### Activity
Please print every record below exactly as it appears, but leave out the pictures.

━━━━

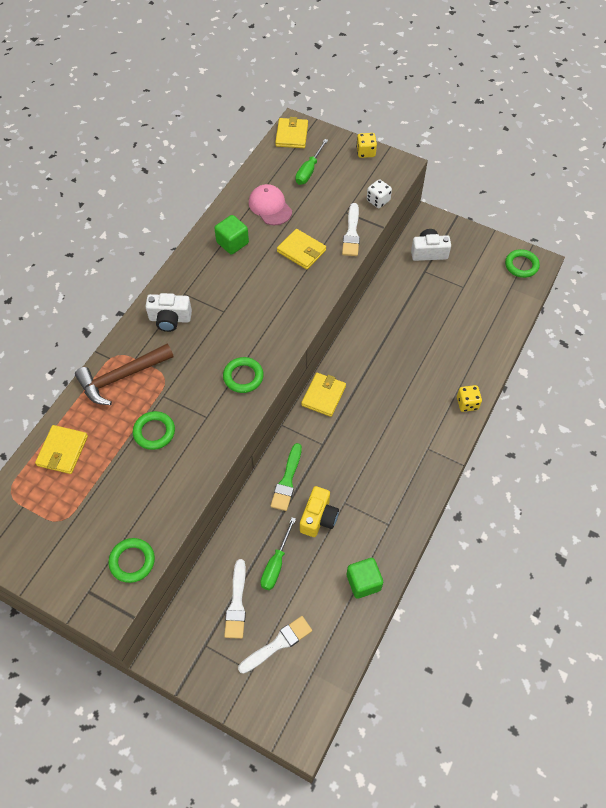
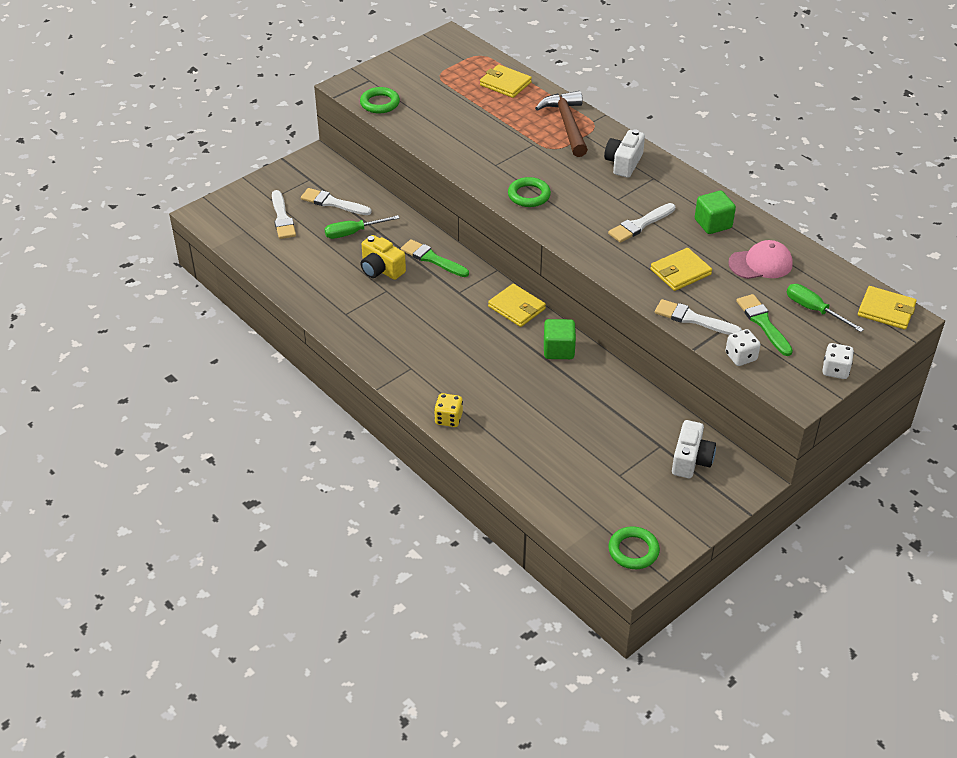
camera: 110 degrees right, 15 degrees down
(154, 432) = (496, 133): green ring -> none
(252, 288) = (640, 224): none -> white brush
(276, 564) = (353, 233): green screwdriver -> green screwdriver turned 60 degrees counterclockwise
(337, 194) = (763, 323): none -> green brush
(363, 582) = (300, 281): green cube -> green cube (558, 350)
(365, 152) = (835, 370): yellow dice -> white dice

━━━━

### Answer for the task
camera: 110 degrees right, 15 degrees down
(154, 432) = (496, 133): green ring -> none
(252, 288) = (640, 224): none -> white brush
(276, 564) = (353, 233): green screwdriver -> green screwdriver turned 60 degrees counterclockwise
(337, 194) = (763, 323): none -> green brush
(363, 582) = (300, 281): green cube -> green cube (558, 350)
(365, 152) = (835, 370): yellow dice -> white dice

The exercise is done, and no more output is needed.